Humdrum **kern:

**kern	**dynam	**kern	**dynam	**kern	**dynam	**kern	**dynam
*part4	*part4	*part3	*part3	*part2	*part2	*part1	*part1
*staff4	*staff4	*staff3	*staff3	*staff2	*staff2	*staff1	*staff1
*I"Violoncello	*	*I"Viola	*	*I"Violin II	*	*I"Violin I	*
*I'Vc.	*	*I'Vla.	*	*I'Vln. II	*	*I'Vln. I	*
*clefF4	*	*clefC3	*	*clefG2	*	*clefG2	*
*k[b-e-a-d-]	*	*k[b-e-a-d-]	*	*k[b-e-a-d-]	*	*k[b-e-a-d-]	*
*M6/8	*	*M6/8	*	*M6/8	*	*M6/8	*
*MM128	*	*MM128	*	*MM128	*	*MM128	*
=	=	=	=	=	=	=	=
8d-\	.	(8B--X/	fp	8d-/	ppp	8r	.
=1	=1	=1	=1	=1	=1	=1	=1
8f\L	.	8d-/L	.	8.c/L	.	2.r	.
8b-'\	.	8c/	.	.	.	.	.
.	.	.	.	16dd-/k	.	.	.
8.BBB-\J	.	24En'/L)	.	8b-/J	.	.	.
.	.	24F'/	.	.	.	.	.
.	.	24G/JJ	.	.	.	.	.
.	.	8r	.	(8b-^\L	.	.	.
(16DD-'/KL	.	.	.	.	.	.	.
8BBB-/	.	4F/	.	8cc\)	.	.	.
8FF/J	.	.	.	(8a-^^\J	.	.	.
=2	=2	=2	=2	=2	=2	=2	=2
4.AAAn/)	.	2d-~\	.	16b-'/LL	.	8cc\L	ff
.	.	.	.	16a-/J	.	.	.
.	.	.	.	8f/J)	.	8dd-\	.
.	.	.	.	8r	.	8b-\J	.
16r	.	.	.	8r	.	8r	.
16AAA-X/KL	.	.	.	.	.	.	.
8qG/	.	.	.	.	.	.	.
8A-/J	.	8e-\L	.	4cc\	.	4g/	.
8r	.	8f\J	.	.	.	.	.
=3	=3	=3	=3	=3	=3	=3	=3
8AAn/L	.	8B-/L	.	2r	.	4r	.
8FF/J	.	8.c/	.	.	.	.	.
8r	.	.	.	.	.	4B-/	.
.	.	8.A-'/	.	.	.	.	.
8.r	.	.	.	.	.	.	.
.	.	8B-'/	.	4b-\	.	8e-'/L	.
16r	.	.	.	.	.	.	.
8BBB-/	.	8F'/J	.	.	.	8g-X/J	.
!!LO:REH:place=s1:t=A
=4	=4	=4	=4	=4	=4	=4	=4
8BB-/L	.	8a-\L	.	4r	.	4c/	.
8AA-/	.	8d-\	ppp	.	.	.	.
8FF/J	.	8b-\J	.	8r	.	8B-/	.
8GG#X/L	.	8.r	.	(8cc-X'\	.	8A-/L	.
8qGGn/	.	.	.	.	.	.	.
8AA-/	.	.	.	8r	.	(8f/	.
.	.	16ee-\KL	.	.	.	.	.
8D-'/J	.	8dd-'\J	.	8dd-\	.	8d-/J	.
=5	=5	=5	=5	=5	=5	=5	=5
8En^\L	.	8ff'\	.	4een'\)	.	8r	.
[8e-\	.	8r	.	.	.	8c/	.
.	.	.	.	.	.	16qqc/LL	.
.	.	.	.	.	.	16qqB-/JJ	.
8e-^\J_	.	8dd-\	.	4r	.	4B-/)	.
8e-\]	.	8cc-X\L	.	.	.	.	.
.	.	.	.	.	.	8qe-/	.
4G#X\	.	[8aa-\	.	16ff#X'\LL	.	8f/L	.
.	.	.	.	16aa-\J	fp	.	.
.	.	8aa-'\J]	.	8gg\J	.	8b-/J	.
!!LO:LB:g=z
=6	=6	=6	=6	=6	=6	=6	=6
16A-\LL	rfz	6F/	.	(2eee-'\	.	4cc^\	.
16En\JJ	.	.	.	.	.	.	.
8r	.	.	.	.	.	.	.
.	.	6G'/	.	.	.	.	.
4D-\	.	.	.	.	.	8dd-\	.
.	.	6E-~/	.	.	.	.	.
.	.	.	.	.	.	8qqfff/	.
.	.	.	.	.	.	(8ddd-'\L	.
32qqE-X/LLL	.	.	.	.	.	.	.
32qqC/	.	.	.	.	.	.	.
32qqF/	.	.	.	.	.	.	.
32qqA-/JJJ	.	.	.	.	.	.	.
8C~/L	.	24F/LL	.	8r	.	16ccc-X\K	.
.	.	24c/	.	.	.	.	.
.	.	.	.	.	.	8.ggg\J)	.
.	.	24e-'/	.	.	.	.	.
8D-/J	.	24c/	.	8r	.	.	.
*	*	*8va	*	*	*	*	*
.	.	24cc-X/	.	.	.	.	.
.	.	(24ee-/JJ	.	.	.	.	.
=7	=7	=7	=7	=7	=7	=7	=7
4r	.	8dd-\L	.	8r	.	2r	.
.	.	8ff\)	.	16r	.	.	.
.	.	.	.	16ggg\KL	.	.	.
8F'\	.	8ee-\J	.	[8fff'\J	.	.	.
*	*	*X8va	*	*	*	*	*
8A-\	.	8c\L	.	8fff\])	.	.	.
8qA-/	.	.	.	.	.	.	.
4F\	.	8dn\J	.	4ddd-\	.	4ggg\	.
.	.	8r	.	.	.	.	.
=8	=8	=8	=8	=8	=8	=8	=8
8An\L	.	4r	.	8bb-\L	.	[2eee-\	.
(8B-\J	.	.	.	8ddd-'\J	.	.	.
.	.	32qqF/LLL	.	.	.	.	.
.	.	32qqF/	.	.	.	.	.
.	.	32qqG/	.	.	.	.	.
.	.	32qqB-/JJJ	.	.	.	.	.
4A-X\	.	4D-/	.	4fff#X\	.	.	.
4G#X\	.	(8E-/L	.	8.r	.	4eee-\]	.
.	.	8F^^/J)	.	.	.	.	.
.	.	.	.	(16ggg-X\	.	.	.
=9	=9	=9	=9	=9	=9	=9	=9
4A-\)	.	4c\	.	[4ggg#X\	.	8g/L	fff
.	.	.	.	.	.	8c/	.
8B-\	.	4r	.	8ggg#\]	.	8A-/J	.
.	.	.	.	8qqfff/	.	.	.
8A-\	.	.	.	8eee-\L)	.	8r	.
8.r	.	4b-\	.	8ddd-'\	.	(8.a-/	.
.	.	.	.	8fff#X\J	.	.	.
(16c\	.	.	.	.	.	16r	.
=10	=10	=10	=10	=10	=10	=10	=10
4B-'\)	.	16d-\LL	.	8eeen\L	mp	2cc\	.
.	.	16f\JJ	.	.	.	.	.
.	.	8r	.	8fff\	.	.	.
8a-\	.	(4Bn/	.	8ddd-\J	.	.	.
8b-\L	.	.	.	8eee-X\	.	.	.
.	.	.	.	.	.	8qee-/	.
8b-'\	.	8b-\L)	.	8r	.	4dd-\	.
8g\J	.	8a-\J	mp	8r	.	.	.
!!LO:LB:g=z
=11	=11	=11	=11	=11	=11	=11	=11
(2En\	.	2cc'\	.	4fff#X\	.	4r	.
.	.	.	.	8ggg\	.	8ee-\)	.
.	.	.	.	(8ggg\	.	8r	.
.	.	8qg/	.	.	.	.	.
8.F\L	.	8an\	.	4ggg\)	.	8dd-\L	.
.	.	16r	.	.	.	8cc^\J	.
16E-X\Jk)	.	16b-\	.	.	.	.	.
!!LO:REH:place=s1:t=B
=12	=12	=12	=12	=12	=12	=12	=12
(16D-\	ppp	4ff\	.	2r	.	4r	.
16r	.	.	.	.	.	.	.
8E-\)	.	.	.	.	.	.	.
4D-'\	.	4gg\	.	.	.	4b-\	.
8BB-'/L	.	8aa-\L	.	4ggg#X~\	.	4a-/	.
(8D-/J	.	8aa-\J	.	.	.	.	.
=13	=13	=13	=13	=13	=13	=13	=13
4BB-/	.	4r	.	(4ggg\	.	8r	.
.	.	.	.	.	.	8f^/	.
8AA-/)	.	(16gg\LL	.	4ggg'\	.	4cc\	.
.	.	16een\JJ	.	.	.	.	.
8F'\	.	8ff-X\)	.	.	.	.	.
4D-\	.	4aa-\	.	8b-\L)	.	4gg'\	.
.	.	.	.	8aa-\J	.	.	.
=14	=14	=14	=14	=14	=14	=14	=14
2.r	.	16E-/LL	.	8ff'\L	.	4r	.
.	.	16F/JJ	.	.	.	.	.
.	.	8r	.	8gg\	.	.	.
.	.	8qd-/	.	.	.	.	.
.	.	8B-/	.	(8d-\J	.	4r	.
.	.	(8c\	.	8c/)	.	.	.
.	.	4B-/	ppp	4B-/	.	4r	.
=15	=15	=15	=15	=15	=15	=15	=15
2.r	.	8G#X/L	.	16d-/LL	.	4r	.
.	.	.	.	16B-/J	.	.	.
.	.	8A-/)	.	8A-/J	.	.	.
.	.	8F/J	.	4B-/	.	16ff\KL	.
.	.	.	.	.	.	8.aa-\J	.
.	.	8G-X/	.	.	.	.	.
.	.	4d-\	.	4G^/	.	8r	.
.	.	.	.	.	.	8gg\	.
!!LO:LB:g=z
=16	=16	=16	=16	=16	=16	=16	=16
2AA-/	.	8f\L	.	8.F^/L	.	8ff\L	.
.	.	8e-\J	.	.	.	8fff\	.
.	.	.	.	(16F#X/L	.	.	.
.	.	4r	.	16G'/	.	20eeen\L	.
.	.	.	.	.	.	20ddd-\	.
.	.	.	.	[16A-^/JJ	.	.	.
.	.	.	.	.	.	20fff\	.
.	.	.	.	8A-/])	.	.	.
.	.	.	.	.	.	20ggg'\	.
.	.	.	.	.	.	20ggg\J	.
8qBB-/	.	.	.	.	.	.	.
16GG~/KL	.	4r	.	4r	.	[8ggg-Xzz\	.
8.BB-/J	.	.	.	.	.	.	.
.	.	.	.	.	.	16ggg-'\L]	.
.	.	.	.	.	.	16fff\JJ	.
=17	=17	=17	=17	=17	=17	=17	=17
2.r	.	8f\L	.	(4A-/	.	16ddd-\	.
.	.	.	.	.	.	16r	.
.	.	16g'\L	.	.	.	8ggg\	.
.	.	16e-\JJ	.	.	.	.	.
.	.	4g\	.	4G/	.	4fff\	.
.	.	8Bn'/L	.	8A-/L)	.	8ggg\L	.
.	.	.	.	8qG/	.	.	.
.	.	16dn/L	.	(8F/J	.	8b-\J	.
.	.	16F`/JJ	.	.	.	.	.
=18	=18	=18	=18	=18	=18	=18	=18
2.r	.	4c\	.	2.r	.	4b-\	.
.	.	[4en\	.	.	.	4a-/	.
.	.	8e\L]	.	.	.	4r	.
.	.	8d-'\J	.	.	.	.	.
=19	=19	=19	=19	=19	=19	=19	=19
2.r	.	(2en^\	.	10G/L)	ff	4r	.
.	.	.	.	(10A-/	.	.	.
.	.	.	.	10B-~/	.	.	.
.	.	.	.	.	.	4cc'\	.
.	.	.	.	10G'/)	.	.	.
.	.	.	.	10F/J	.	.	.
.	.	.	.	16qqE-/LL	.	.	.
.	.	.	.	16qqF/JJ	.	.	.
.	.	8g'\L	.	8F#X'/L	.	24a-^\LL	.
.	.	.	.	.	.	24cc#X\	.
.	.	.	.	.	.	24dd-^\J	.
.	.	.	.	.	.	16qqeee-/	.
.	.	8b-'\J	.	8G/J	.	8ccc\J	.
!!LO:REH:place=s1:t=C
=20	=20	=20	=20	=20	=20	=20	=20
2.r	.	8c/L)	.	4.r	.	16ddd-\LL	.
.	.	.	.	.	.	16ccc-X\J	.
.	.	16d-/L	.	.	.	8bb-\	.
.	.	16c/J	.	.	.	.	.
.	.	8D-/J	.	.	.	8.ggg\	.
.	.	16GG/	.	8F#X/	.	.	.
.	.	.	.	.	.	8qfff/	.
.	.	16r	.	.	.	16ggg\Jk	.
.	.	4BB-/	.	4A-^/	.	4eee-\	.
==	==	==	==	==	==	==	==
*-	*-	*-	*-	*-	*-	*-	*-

● ● ● ●

* What is required *
Count the lines of the records that contain the string "kern", and give only the number.

* Problem solution *
2